Entries provided |
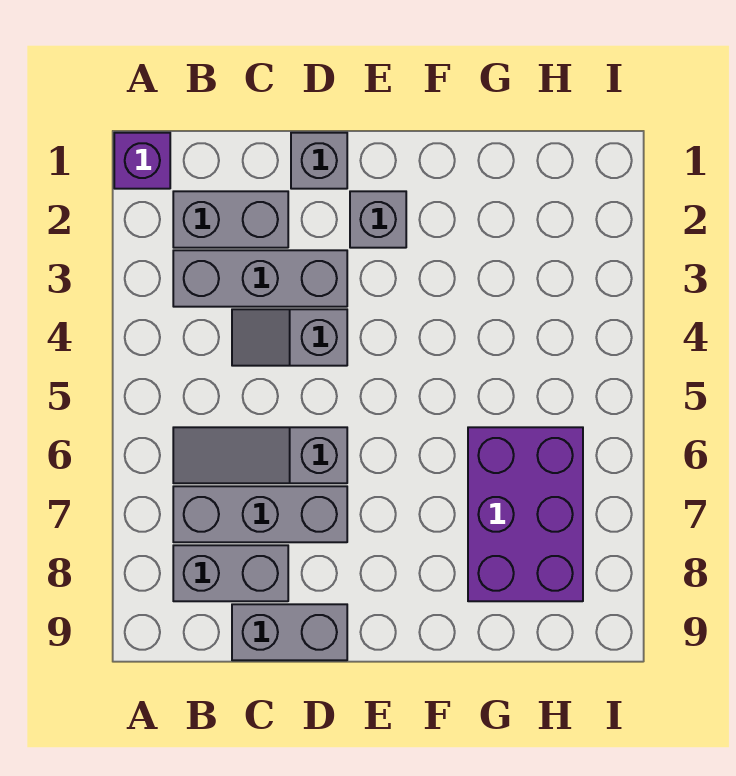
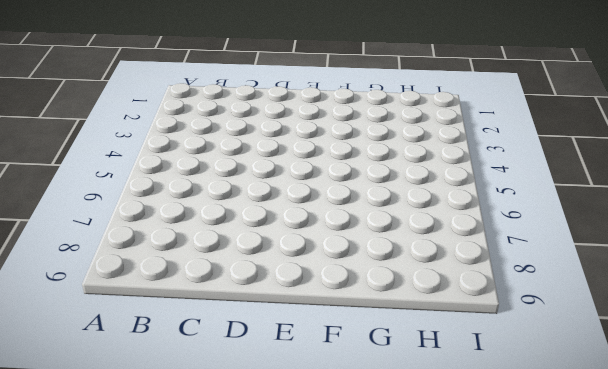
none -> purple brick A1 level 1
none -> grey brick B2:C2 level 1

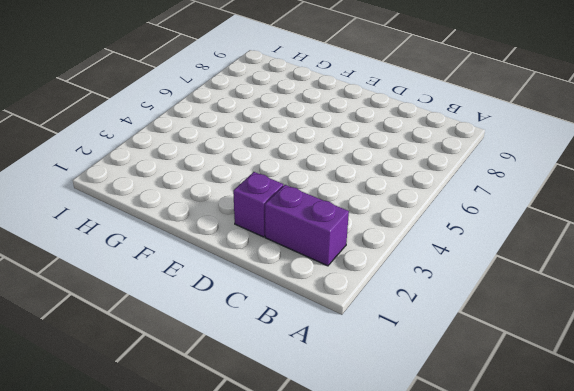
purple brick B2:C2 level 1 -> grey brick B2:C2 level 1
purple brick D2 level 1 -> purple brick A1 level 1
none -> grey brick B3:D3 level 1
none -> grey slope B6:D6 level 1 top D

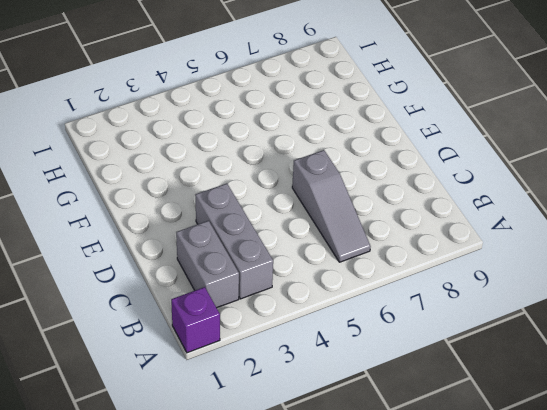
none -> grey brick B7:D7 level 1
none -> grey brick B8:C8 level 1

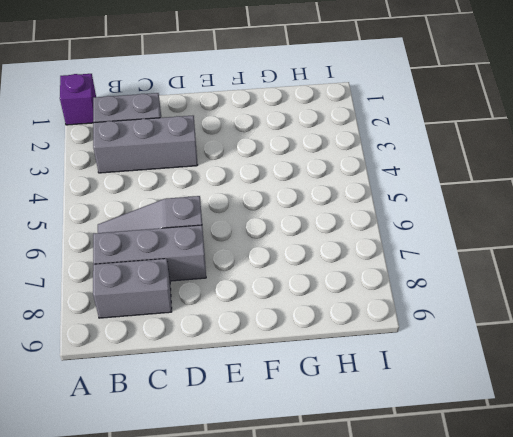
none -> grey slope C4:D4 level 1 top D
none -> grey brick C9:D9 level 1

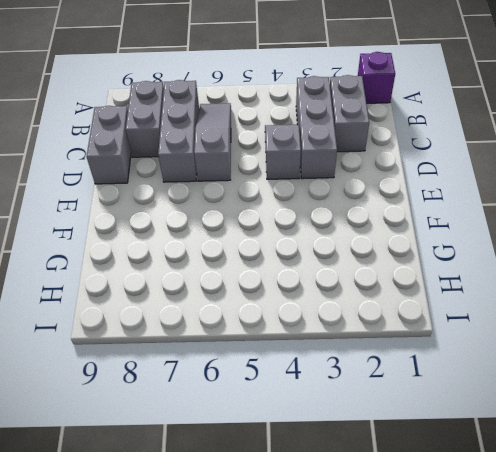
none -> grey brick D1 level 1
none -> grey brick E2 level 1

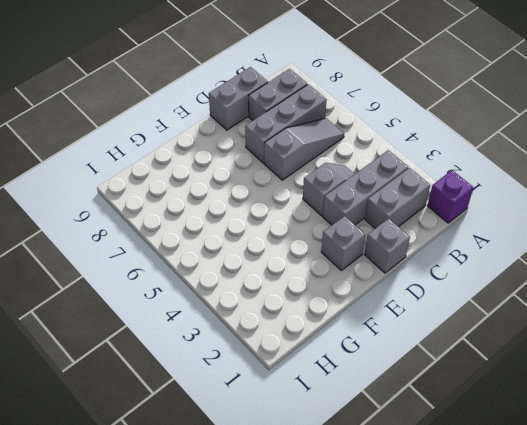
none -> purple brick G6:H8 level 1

---

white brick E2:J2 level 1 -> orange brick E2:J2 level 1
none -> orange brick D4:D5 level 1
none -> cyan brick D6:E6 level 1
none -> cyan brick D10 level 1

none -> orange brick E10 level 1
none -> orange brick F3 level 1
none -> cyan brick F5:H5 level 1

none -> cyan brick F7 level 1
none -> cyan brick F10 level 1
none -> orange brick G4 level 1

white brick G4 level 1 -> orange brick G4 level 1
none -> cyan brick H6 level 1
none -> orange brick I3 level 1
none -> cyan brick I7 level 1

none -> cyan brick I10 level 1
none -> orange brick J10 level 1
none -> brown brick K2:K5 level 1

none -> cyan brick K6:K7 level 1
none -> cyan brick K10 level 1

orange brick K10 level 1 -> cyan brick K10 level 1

Description of the task | Look above for the line holding "none -> cyan brick F7 level 1" and the line holding "none -> cyan brick K10 level 1". Retype both, and every line between them, word for word and nothing else.

Your response |
none -> cyan brick F7 level 1
none -> cyan brick F10 level 1
none -> orange brick G4 level 1

white brick G4 level 1 -> orange brick G4 level 1
none -> cyan brick H6 level 1
none -> orange brick I3 level 1
none -> cyan brick I7 level 1

none -> cyan brick I10 level 1
none -> orange brick J10 level 1
none -> brown brick K2:K5 level 1

none -> cyan brick K6:K7 level 1
none -> cyan brick K10 level 1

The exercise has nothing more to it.